Data to process ▸
*** Begin section ***
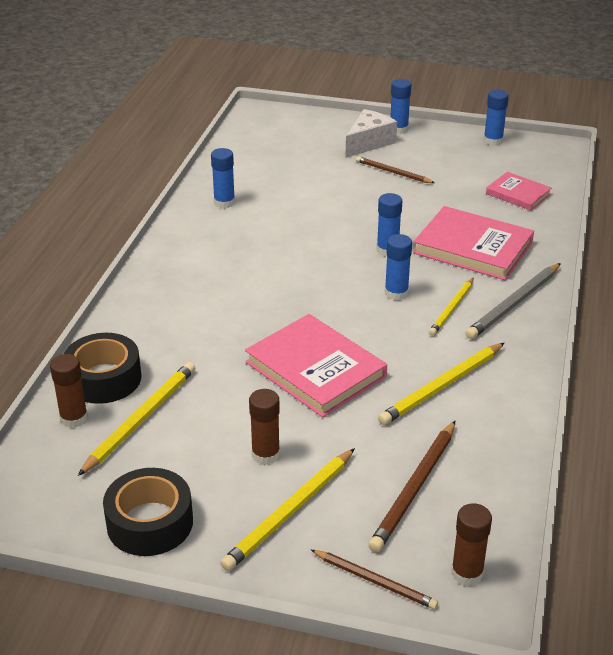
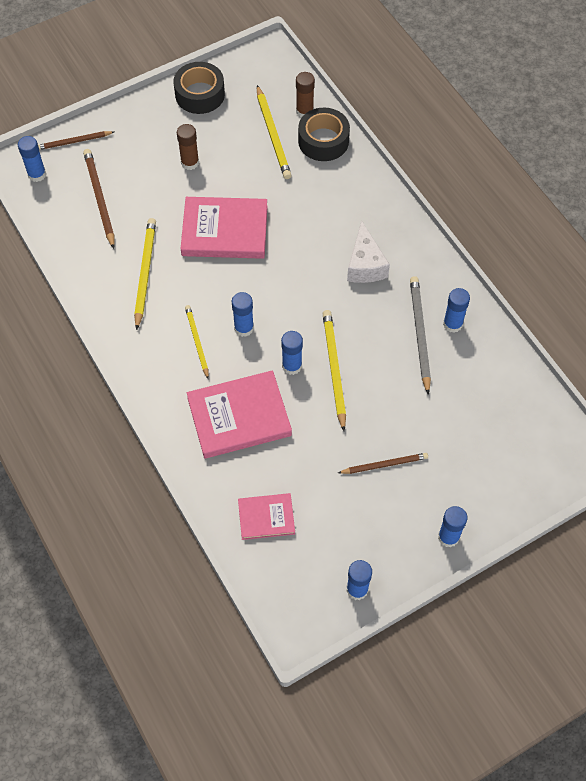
camera: 135 degrees right, 25 degrees up
(290, 512) = (145, 144): yellow pencil -> yellow pencil (334, 369)
(369, 143) = (447, 492): white cheese -> white cheese (365, 265)
(467, 573) = (37, 174): brown glue stick -> blue glue stick
(514, 304) = (162, 378): grey pencil -> grey pencil (419, 334)

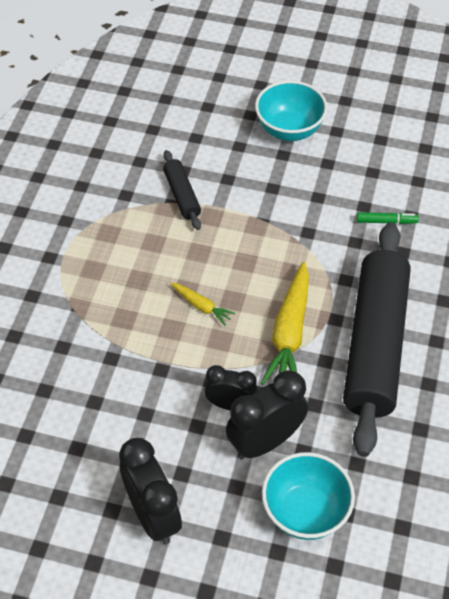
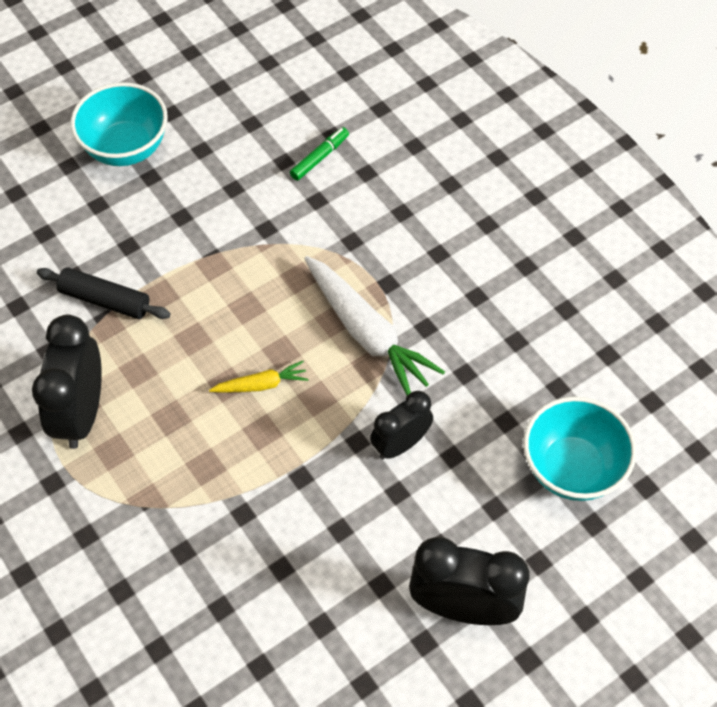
camera: 50 degrees left, 5 degrees up
(265, 441) = (468, 445): black clock -> black clock (81, 413)
(289, 333) = (367, 333): yellow carrot -> white carrot
(375, 345) = (447, 274): black rolling pin -> none

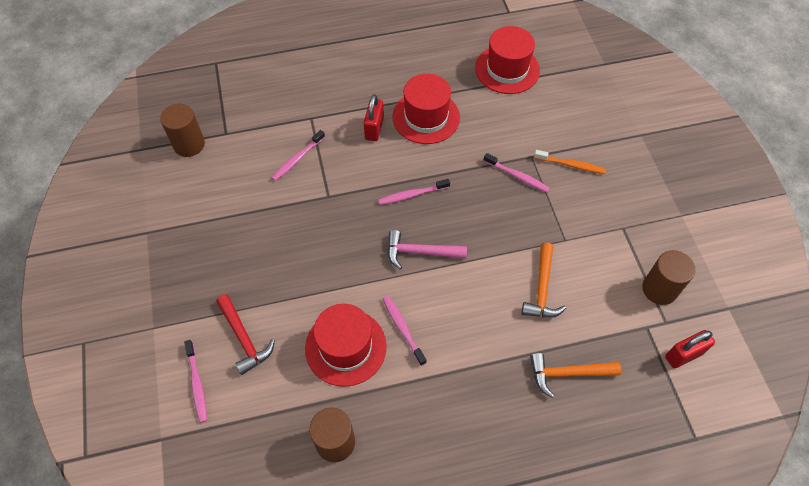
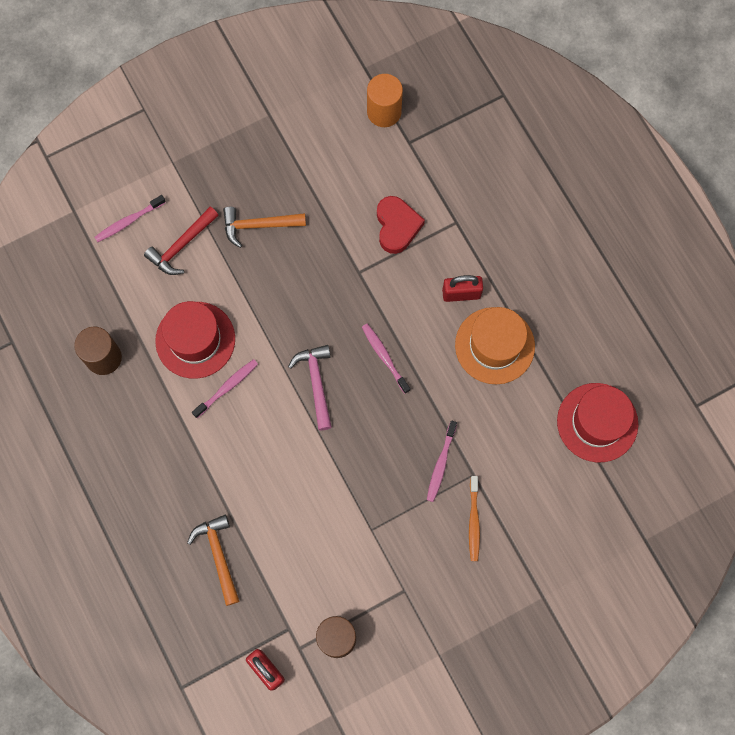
camera: 75 degrees right, 15 degrees up
(189, 144) = (384, 112): brown cylinder -> orange cylinder
(297, 159) = (397, 226): pink toothbrush -> red heart
(426, 117) = (494, 345): red hat -> orange hat
(542, 289) = (305, 515): orange hammer -> orange hammer (258, 225)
*** End section ***
Requirement ▸
The answer should contain nothing but the lines from the top of the data above through the line containing "(265, 441) = (468, 445): black", copied exactly, with no images.

Answer section ▸
camera: 135 degrees right, 25 degrees up
(290, 512) = (145, 144): yellow pencil -> yellow pencil (334, 369)
(369, 143) = (447, 492): white cheese -> white cheese (365, 265)
(467, 573) = (37, 174): brown glue stick -> blue glue stick
(514, 304) = (162, 378): grey pencil -> grey pencil (419, 334)

camera: 50 degrees left, 5 degrees up
(265, 441) = (468, 445): black clock -> black clock (81, 413)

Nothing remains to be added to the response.